◆ **Work instruction**:
Beginning at the line that includes "pink square: (198, 83)" in the entries below, print each line exactly as it appears, through the last one.

*** Opening of Records for the task ***

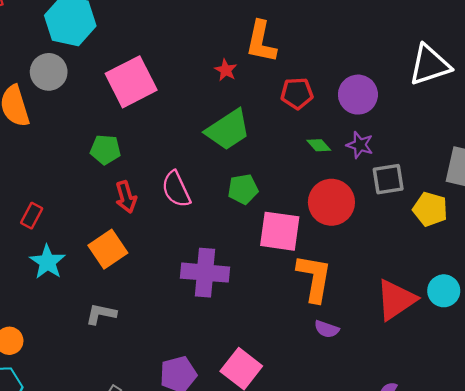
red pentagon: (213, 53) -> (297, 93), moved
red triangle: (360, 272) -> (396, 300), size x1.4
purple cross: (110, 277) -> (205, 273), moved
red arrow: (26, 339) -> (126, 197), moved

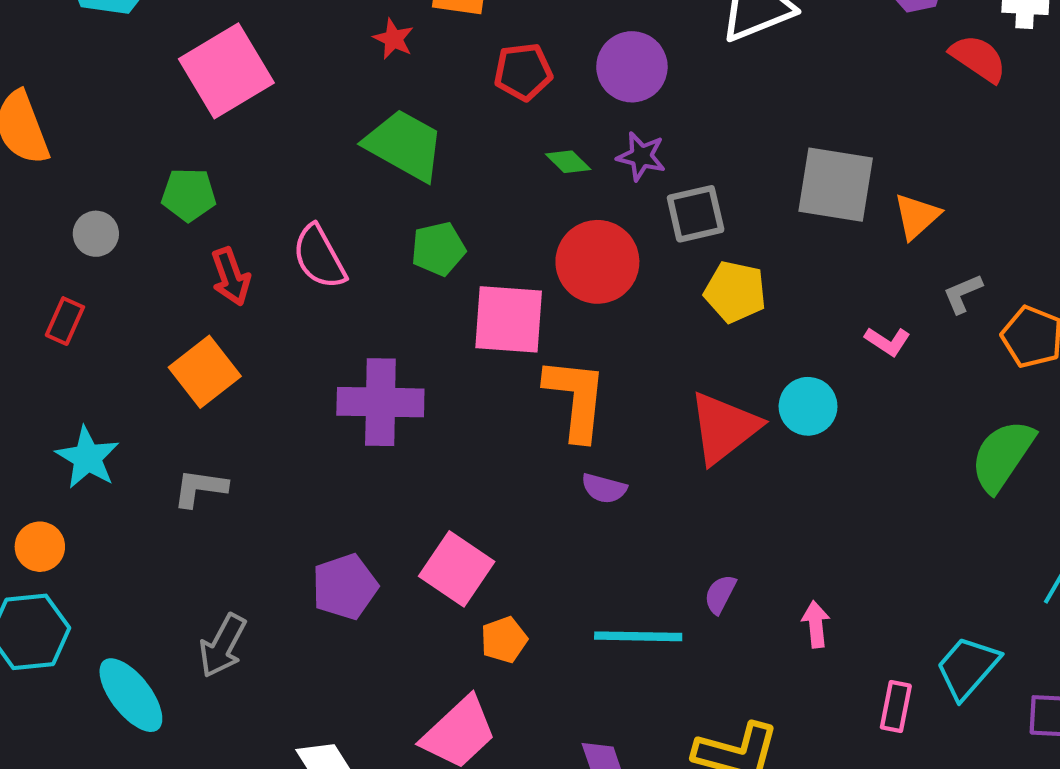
gray circle: (49, 72) -> (96, 234), moved, size x0.7
green trapezoid: (228, 130) -> (404, 145), turned -114
yellow pentagon: (430, 209) -> (735, 292), moved
cyan star: (47, 262) -> (87, 458), moved

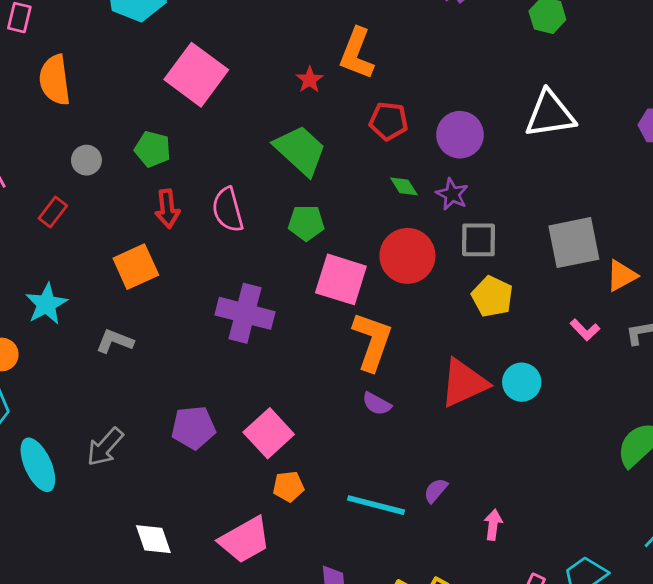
pink square: (226, 71) -> (196, 75), turned -36
gray square: (836, 185) -> (574, 243), turned -34
pink L-shape: (888, 341) -> (585, 330), moved

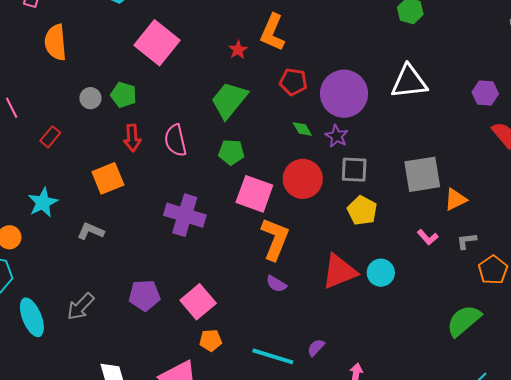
purple circle: (460, 135) -> (344, 94), size x1.4
green trapezoid: (300, 150) -> (229, 100), turned -96
gray circle: (86, 160) -> (90, 98), moved

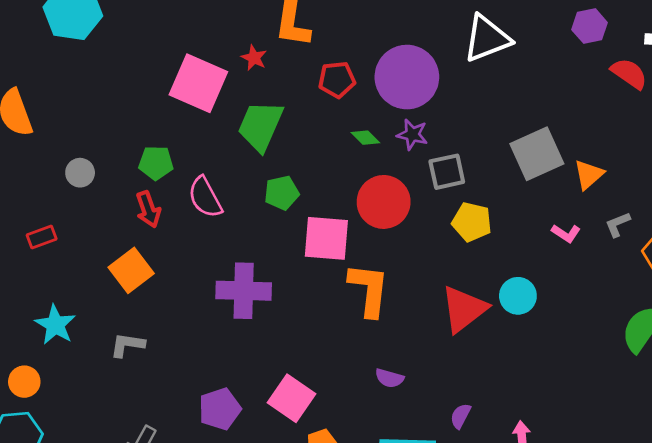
pink square: (157, 43) -> (198, 83), moved
green pentagon: (124, 95) -> (156, 163), moved
red rectangle: (50, 137) -> (42, 237), turned 45
purple semicircle: (276, 284) -> (389, 378), moved

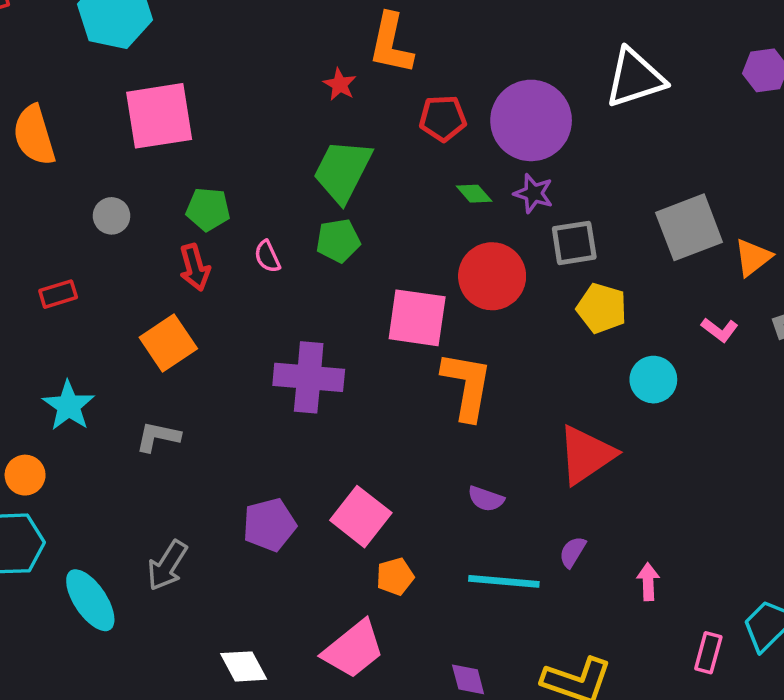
pink square: (198, 83) -> (159, 116), moved, turned -36
green pentagon: (282, 193) -> (338, 241), moved
pink semicircle: (205, 197) -> (267, 257), size x0.6
cyan circle: (518, 296) -> (653, 380), moved
red triangle: (464, 309) -> (586, 455), moved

*** Close of Records for the task ***

◆ **Output of the exercise**:
pink square: (198, 83) -> (159, 116), moved, turned -36
green pentagon: (282, 193) -> (338, 241), moved
pink semicircle: (205, 197) -> (267, 257), size x0.6
cyan circle: (518, 296) -> (653, 380), moved
red triangle: (464, 309) -> (586, 455), moved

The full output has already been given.